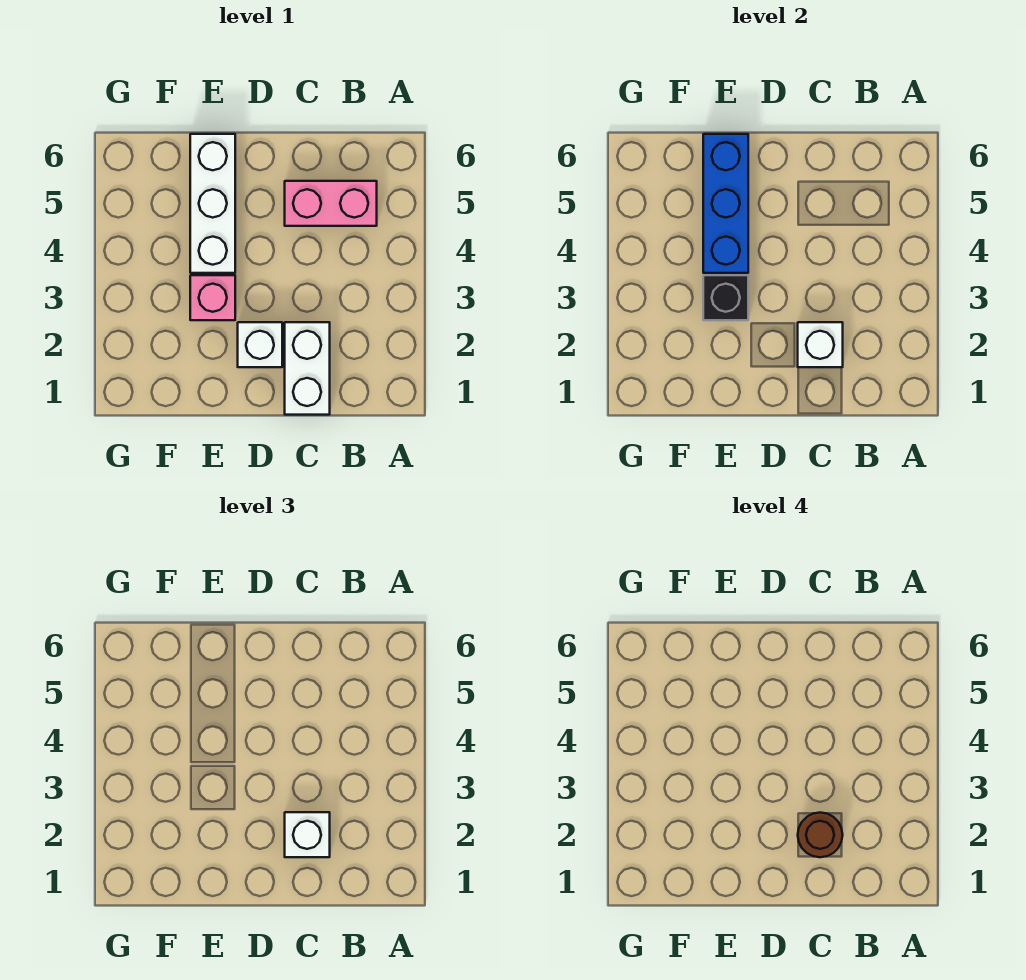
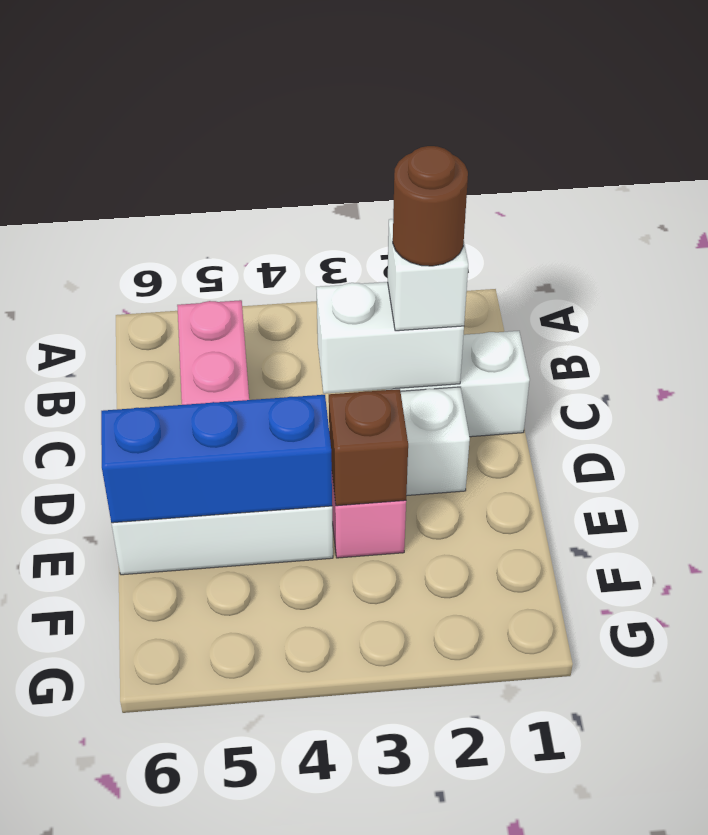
white brick C2 level 2 -> white brick C2:C3 level 2
black brick E3 level 2 -> brown brick E3 level 2

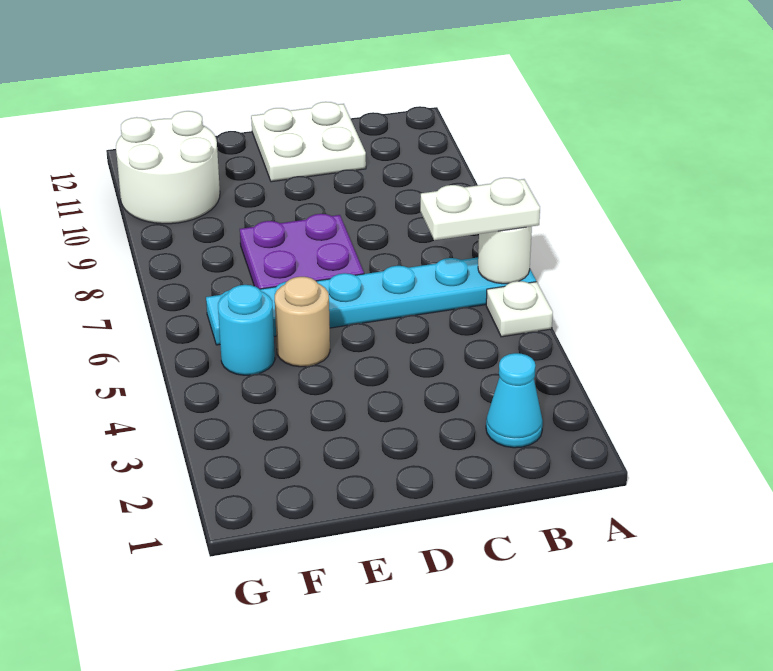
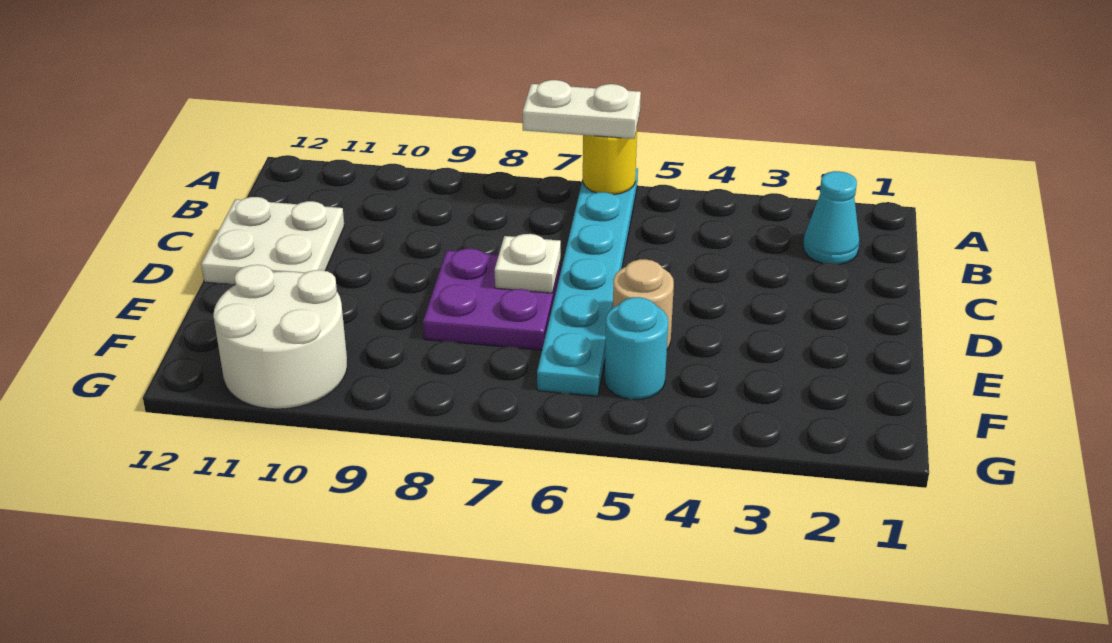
white plate A5 level 1 -> white plate D7 level 2
white round brick A6 level 2 -> yellow round brick A6 level 2
white plate A6:B6 level 3 -> white plate A6:A7 level 3

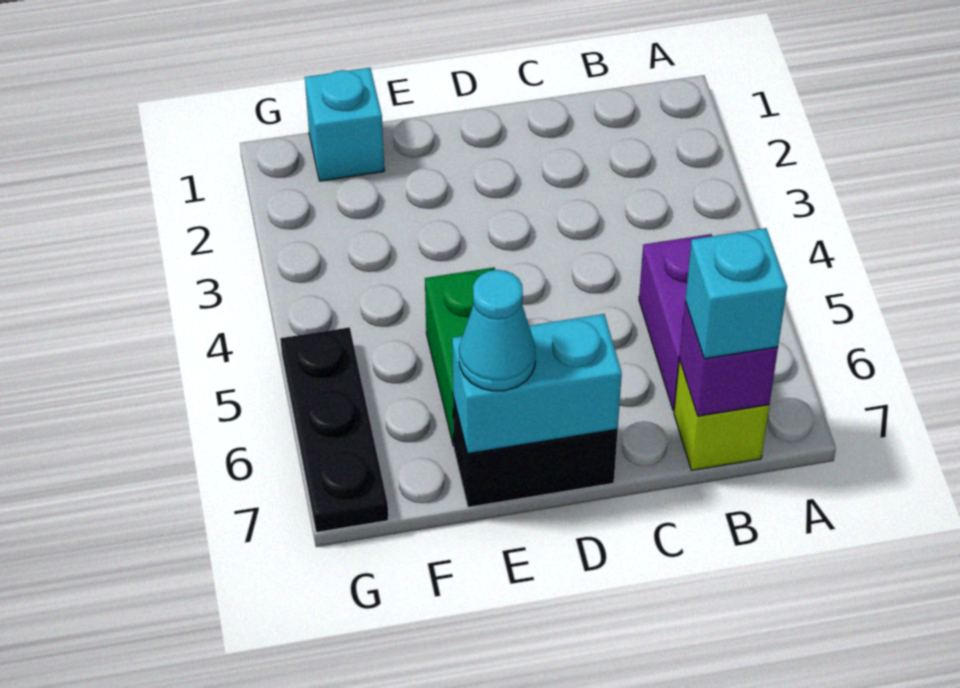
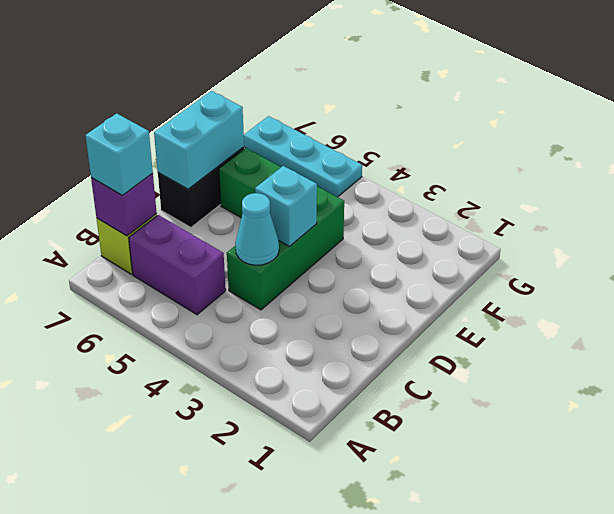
none -> green brick C4:E4 level 1
cyan cone E7 level 3 -> cyan cone C4 level 2
cyan brick F1 level 1 -> cyan brick D4 level 2
black plate G5:G7 level 1 -> cyan plate G5:G7 level 1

----------

## TASK TO COMPLETE
With every picture omitted, write out the material exactly from its first line through the line containing "white plate A6:B6".

## ANSWER SECTION
white brick C2 level 2 -> white brick C2:C3 level 2
black brick E3 level 2 -> brown brick E3 level 2

white plate A5 level 1 -> white plate D7 level 2
white round brick A6 level 2 -> yellow round brick A6 level 2
white plate A6:B6 level 3 -> white plate A6:A7 level 3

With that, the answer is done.